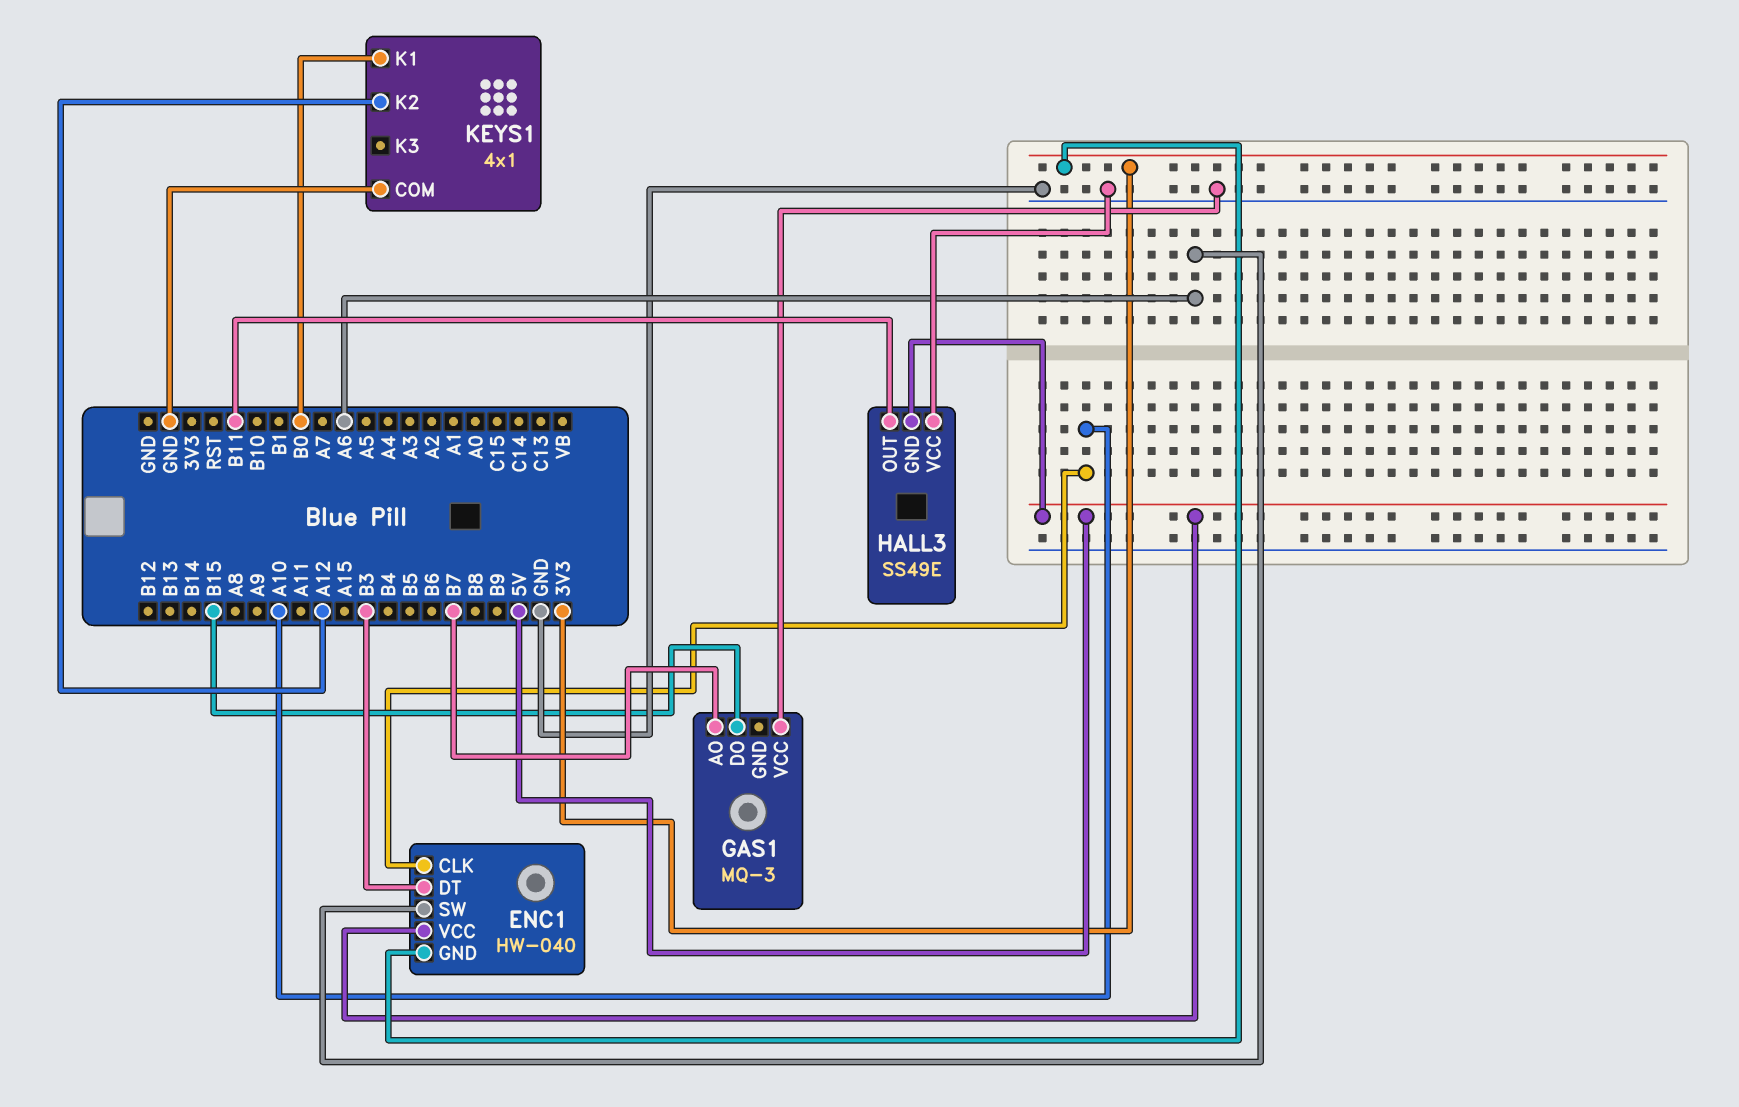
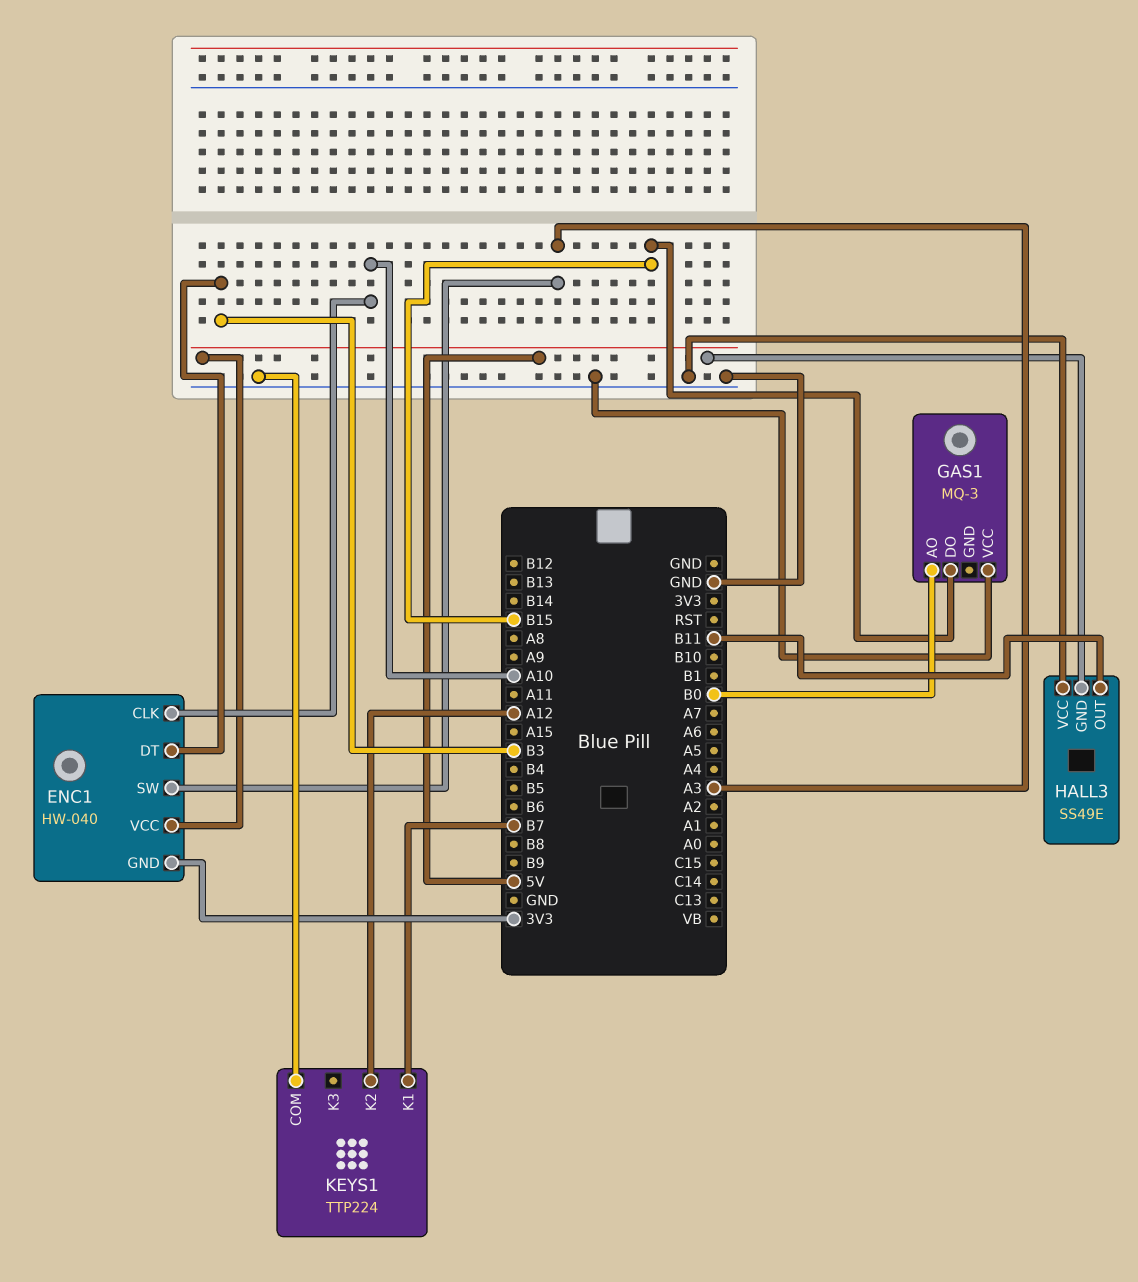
ENC1 pin SW: A6 -> A3
GAS1 pin AO: B7 -> B0
KEYS1: 4x1 -> TTP224
KEYS1 pin K1: B0 -> B7

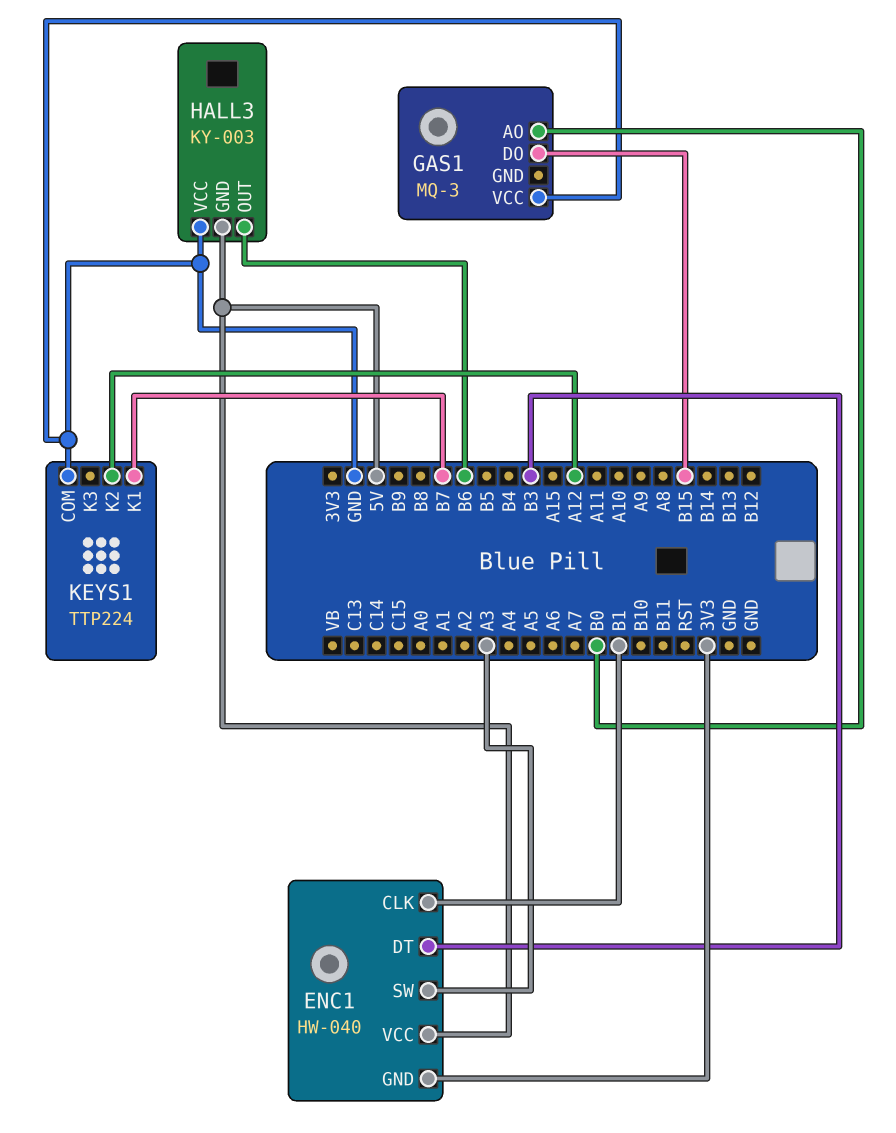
ENC1 pin CLK: A10 -> B1
HALL3: SS49E -> KY-003
HALL3 pin OUT: B11 -> B6

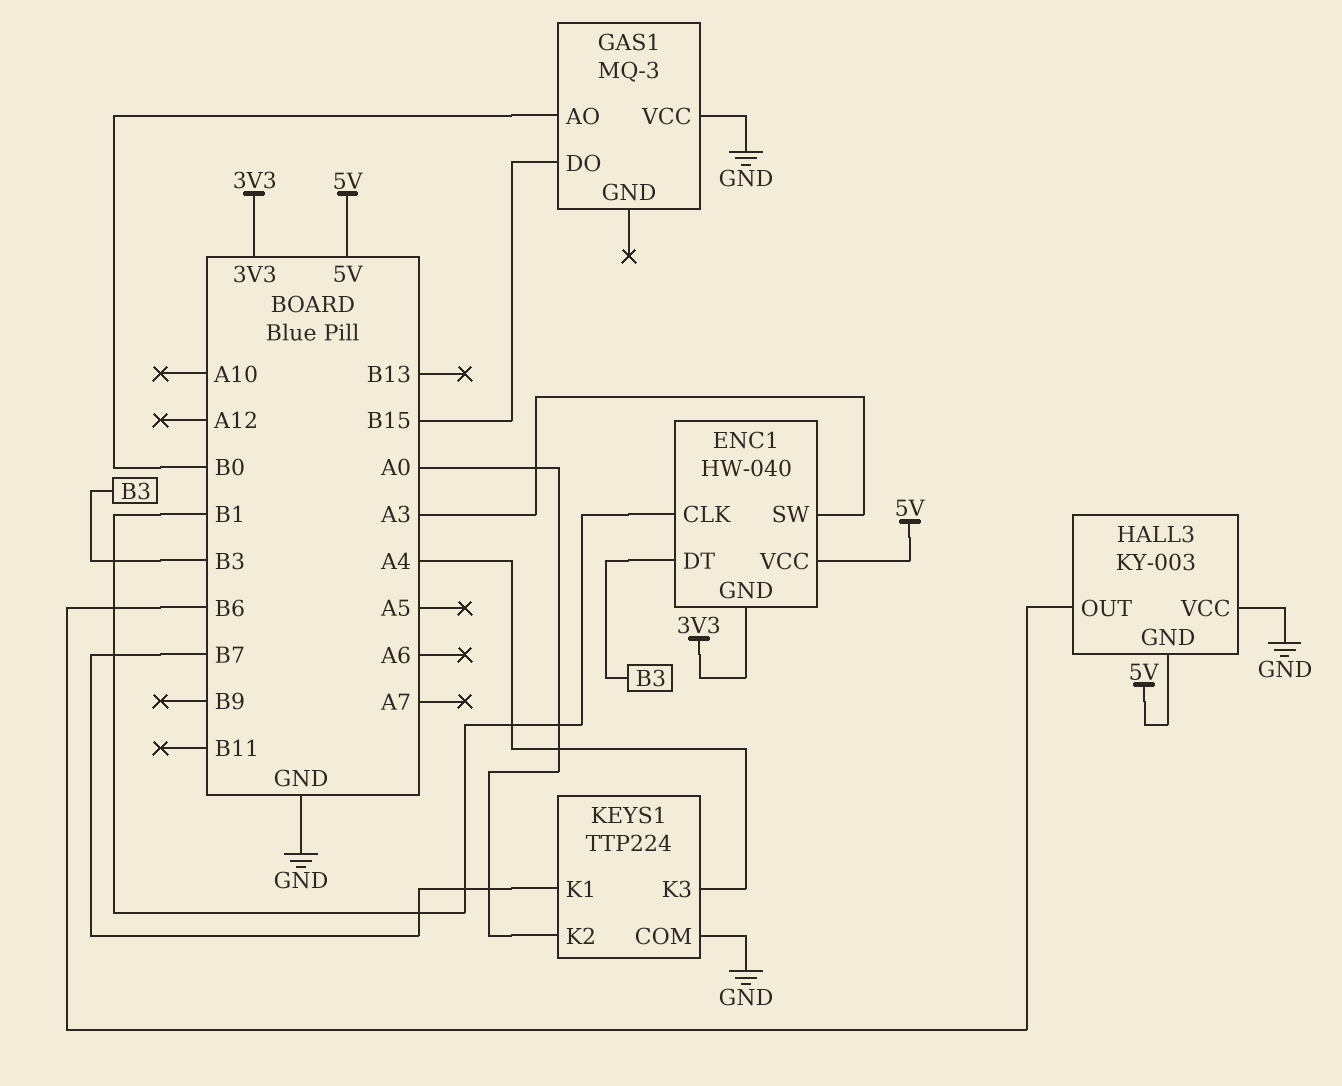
KEYS1 pin K2: A12 -> A0
KEYS1 pin K3: none -> A4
......
» Task details
Take the lines from the one holding "ENC1 pin CLK: A10 -> B1" through the final line of the listing above and copy them exactly, both ends included, with no pictures.

» Reply to the exercise
ENC1 pin CLK: A10 -> B1
HALL3: SS49E -> KY-003
HALL3 pin OUT: B11 -> B6

KEYS1 pin K2: A12 -> A0
KEYS1 pin K3: none -> A4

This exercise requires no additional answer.